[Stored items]
-*-

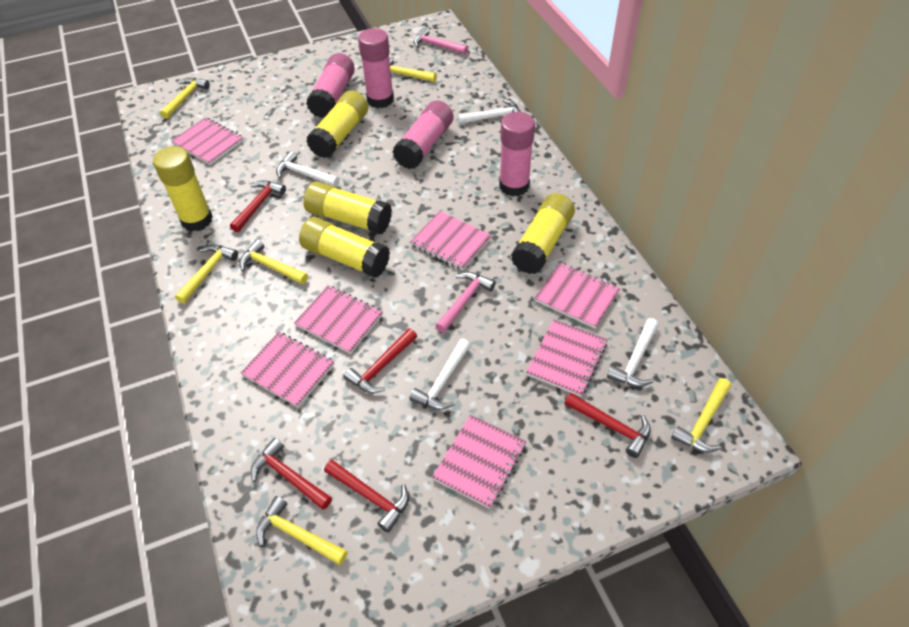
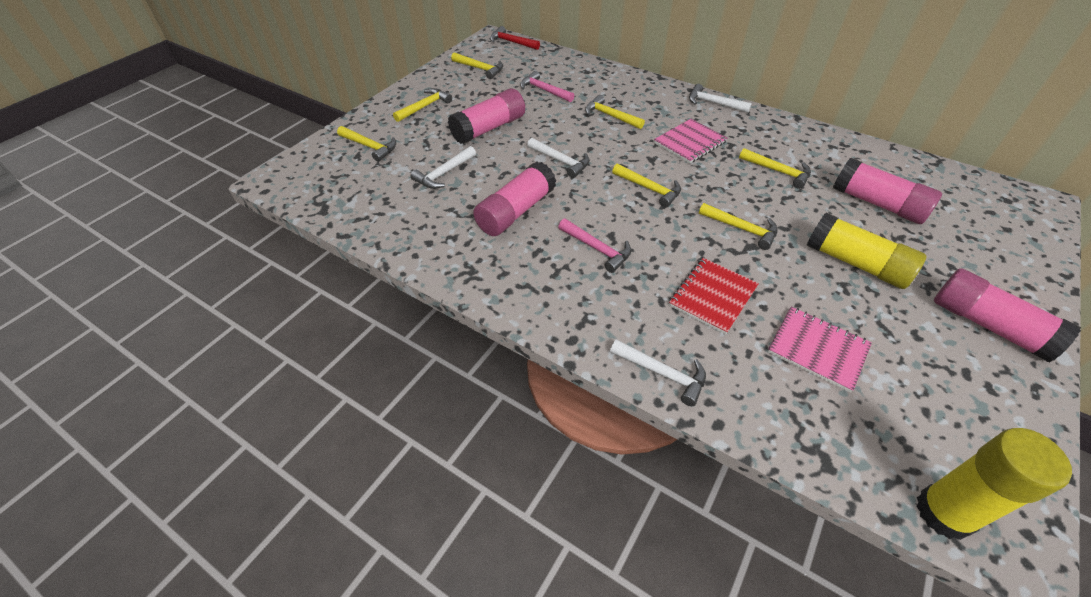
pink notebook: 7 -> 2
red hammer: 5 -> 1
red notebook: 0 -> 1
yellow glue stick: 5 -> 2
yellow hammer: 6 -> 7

-*-

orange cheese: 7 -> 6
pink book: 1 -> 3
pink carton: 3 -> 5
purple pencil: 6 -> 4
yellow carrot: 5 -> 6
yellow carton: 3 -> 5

-*-

▶ WHAT IS EXPECTED
An exact, complete copy of the lines above from the one with "orange cheese: 7 -> 6" through the one with "yellow carton: 3 -> 5" is the whole answer.

▶ OUTPUT BELOW
orange cheese: 7 -> 6
pink book: 1 -> 3
pink carton: 3 -> 5
purple pencil: 6 -> 4
yellow carrot: 5 -> 6
yellow carton: 3 -> 5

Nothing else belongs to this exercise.